#### Material provided
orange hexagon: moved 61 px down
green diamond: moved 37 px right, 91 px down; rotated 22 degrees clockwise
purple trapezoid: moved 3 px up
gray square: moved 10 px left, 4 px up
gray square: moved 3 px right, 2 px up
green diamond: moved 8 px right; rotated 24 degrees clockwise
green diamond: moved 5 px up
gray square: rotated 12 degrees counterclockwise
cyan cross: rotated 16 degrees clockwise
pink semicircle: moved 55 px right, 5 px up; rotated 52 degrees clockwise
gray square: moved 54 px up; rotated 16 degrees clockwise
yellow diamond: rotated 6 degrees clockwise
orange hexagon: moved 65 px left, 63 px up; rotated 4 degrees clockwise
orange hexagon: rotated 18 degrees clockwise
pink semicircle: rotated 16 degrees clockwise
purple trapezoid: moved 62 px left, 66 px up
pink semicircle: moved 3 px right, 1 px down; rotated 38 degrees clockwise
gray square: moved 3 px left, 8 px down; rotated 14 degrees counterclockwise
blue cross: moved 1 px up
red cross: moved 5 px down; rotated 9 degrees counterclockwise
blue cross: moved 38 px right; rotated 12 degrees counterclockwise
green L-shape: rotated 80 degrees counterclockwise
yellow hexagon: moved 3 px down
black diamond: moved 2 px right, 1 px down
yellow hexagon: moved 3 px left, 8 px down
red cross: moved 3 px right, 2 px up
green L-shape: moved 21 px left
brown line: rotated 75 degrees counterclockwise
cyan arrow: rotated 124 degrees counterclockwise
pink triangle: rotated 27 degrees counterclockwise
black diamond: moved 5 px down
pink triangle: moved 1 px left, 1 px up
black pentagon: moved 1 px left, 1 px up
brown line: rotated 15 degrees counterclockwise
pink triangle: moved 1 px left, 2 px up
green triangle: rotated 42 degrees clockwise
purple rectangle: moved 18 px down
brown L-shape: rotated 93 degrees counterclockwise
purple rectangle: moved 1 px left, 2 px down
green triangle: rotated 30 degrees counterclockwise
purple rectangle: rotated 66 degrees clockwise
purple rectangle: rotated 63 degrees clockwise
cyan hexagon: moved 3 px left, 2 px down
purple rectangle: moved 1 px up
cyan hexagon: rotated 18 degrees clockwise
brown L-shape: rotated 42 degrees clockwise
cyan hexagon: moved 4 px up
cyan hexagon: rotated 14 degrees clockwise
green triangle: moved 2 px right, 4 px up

#### Exercise
Render the lines from the first one through the line that contains "purple rectangle: rotated 66", inclusive, as a JSON list of strings with one string per line, leaving out any blank lines.

#### Result of this task
[
  "orange hexagon: moved 61 px down",
  "green diamond: moved 37 px right, 91 px down; rotated 22 degrees clockwise",
  "purple trapezoid: moved 3 px up",
  "gray square: moved 10 px left, 4 px up",
  "gray square: moved 3 px right, 2 px up",
  "green diamond: moved 8 px right; rotated 24 degrees clockwise",
  "green diamond: moved 5 px up",
  "gray square: rotated 12 degrees counterclockwise",
  "cyan cross: rotated 16 degrees clockwise",
  "pink semicircle: moved 55 px right, 5 px up; rotated 52 degrees clockwise",
  "gray square: moved 54 px up; rotated 16 degrees clockwise",
  "yellow diamond: rotated 6 degrees clockwise",
  "orange hexagon: moved 65 px left, 63 px up; rotated 4 degrees clockwise",
  "orange hexagon: rotated 18 degrees clockwise",
  "pink semicircle: rotated 16 degrees clockwise",
  "purple trapezoid: moved 62 px left, 66 px up",
  "pink semicircle: moved 3 px right, 1 px down; rotated 38 degrees clockwise",
  "gray square: moved 3 px left, 8 px down; rotated 14 degrees counterclockwise",
  "blue cross: moved 1 px up",
  "red cross: moved 5 px down; rotated 9 degrees counterclockwise",
  "blue cross: moved 38 px right; rotated 12 degrees counterclockwise",
  "green L-shape: rotated 80 degrees counterclockwise",
  "yellow hexagon: moved 3 px down",
  "black diamond: moved 2 px right, 1 px down",
  "yellow hexagon: moved 3 px left, 8 px down",
  "red cross: moved 3 px right, 2 px up",
  "green L-shape: moved 21 px left",
  "brown line: rotated 75 degrees counterclockwise",
  "cyan arrow: rotated 124 degrees counterclockwise",
  "pink triangle: rotated 27 degrees counterclockwise",
  "black diamond: moved 5 px down",
  "pink triangle: moved 1 px left, 1 px up",
  "black pentagon: moved 1 px left, 1 px up",
  "brown line: rotated 15 degrees counterclockwise",
  "pink triangle: moved 1 px left, 2 px up",
  "green triangle: rotated 42 degrees clockwise",
  "purple rectangle: moved 18 px down",
  "brown L-shape: rotated 93 degrees counterclockwise",
  "purple rectangle: moved 1 px left, 2 px down",
  "green triangle: rotated 30 degrees counterclockwise",
  "purple rectangle: rotated 66 degrees clockwise"
]